## Written task
For the listing below, output exactly the lines from the line with "cyan 1x1 plate" up to and including the line with "black 1x1 brick [555,259,608,318]", and no other lines.

## Recorded information
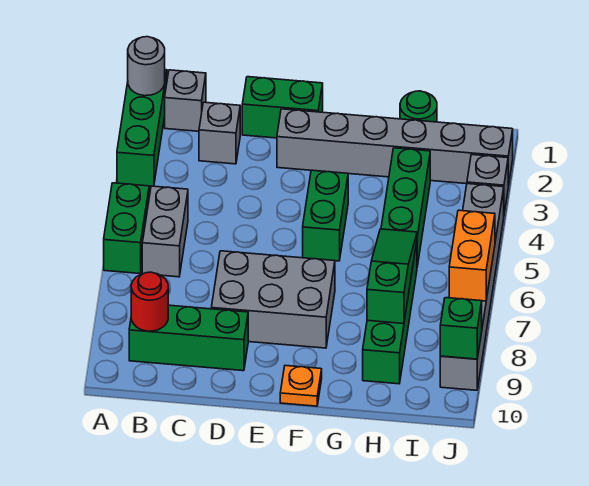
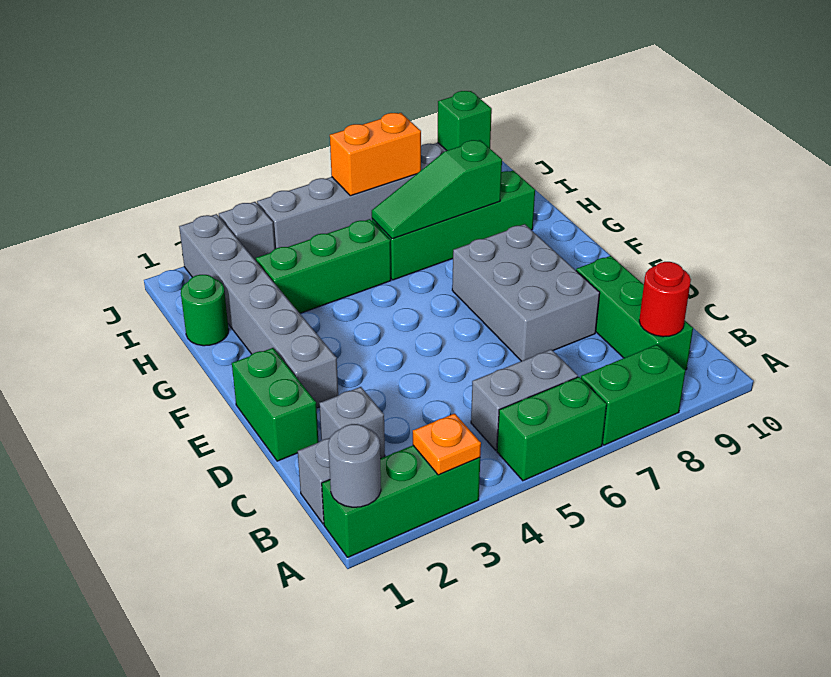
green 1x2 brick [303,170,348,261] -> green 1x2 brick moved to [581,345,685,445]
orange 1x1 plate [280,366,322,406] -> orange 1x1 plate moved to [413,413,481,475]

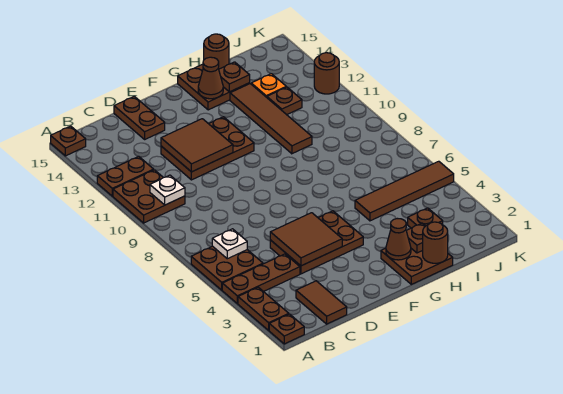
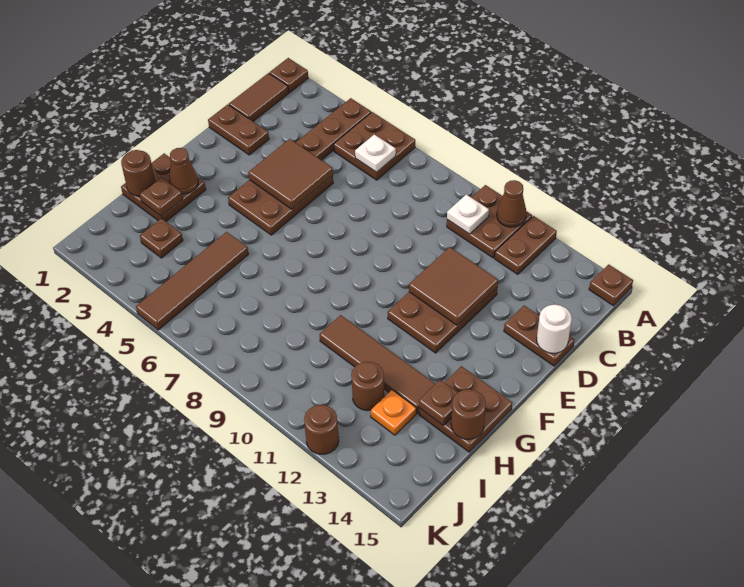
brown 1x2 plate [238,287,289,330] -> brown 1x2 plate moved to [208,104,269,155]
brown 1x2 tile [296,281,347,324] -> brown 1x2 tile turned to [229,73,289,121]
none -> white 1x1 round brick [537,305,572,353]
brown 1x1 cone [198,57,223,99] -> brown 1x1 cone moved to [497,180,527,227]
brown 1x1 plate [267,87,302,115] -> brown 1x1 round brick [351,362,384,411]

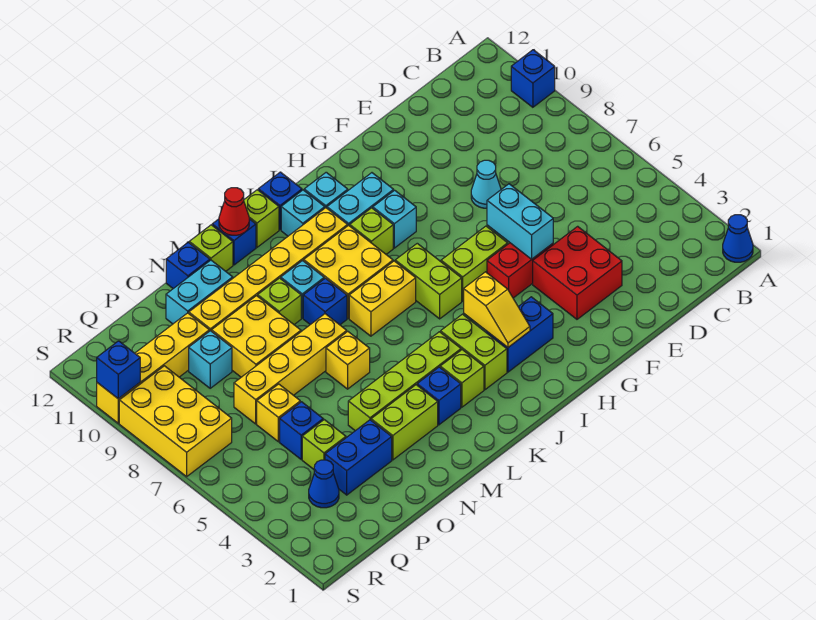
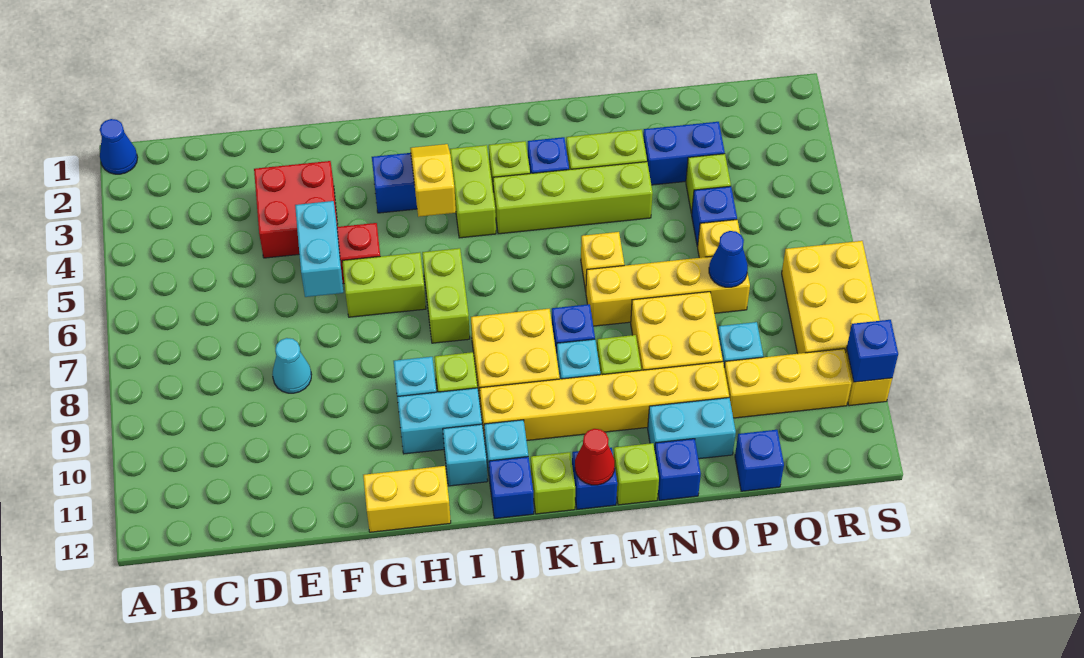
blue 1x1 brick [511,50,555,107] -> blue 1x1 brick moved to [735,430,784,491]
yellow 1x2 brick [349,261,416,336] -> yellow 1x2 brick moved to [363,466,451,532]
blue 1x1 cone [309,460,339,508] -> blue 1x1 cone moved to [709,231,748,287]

...

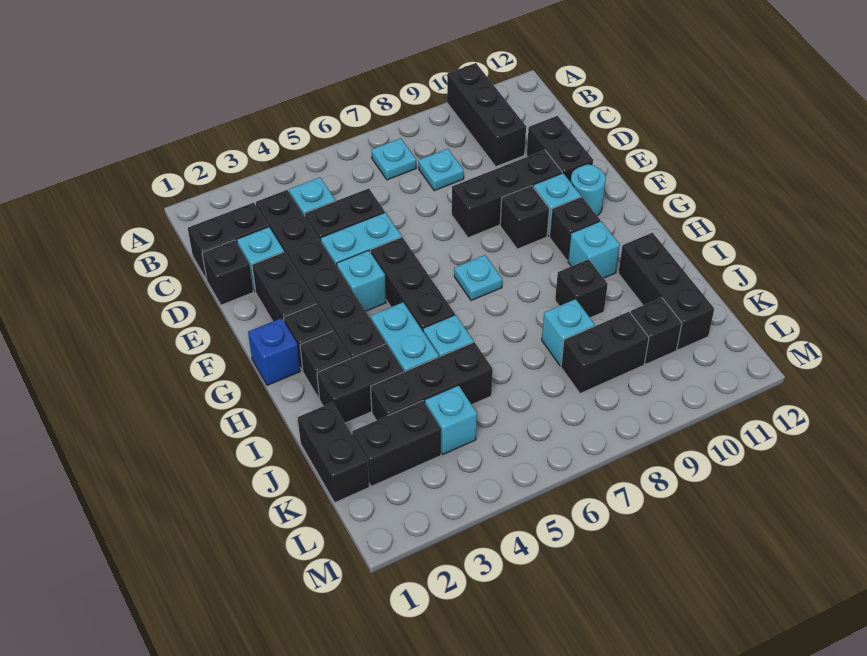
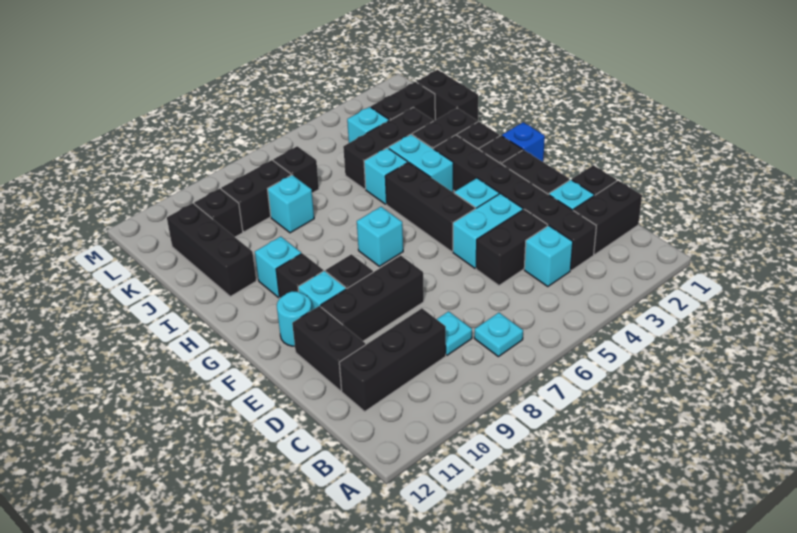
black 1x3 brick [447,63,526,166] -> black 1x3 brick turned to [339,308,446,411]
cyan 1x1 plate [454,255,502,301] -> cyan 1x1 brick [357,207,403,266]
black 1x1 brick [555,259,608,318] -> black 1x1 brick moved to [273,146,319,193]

## Result of this task
cyan 1x1 plate [454,255,502,301] -> cyan 1x1 brick [357,207,403,266]
black 1x1 brick [555,259,608,318] -> black 1x1 brick moved to [273,146,319,193]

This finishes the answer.